## What the exercise asks
Use the entries below to count the lines that hold the word "turned"; answer with the number only.

Scene edit records
+===+

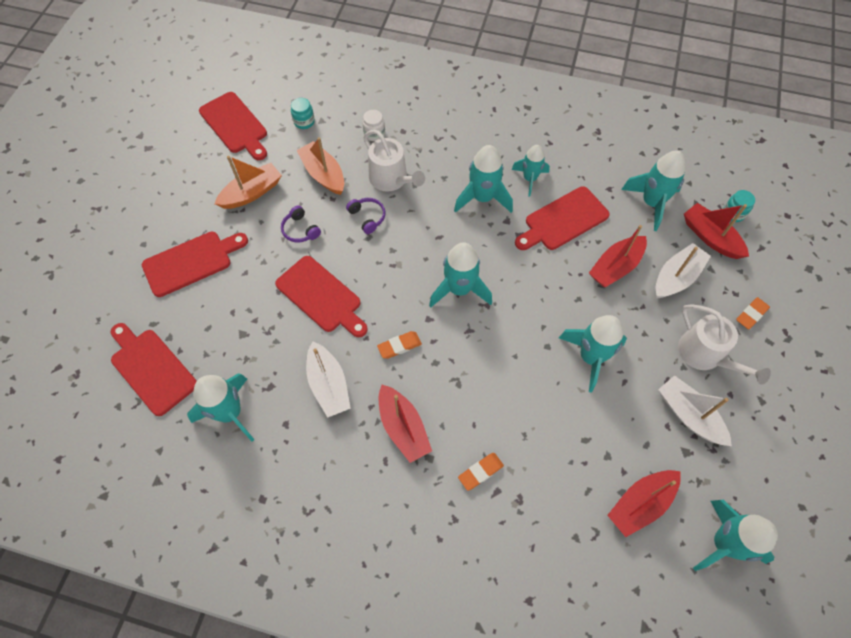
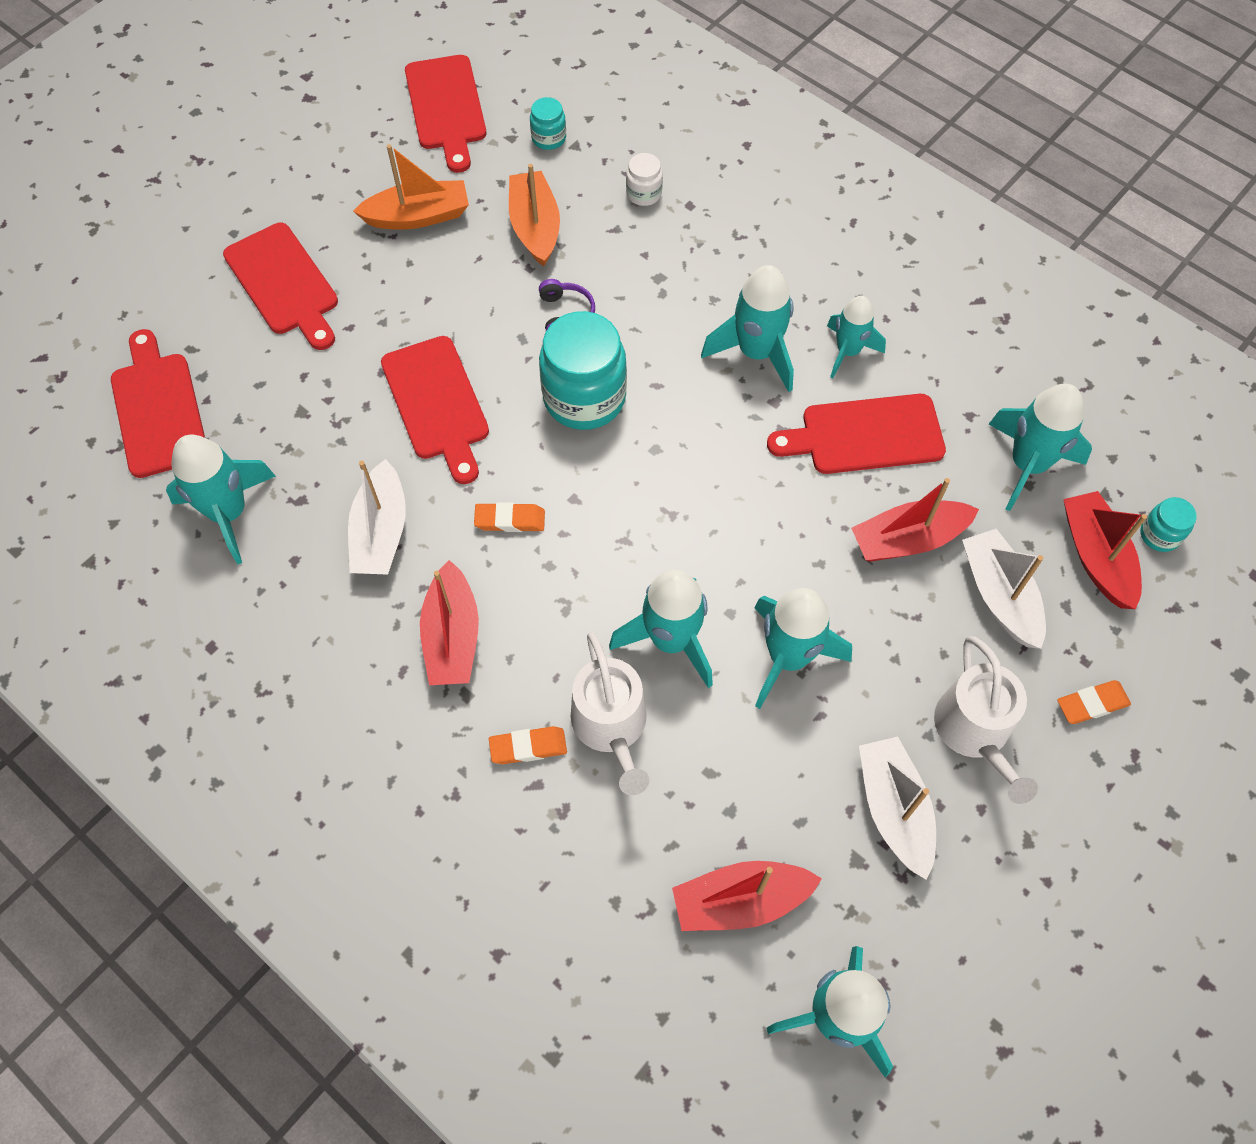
camera: 25 degrees right, 0 degrees up
(191, 262) = (284, 283): red cutting board -> red cutting board turned 60 degrees clockwise
(300, 230) = (458, 296): purple headphones -> none
(391, 179) = (632, 272): white watering can -> white watering can (611, 726)
(403, 259) = (584, 398): none -> turquoise jar
(459, 289) = (643, 474): turquoise rocket -> turquoise rocket (671, 640)
(676, 277) = (999, 595): white boat -> white boat turned 90 degrees counterclockwise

+===+

## Expected output
2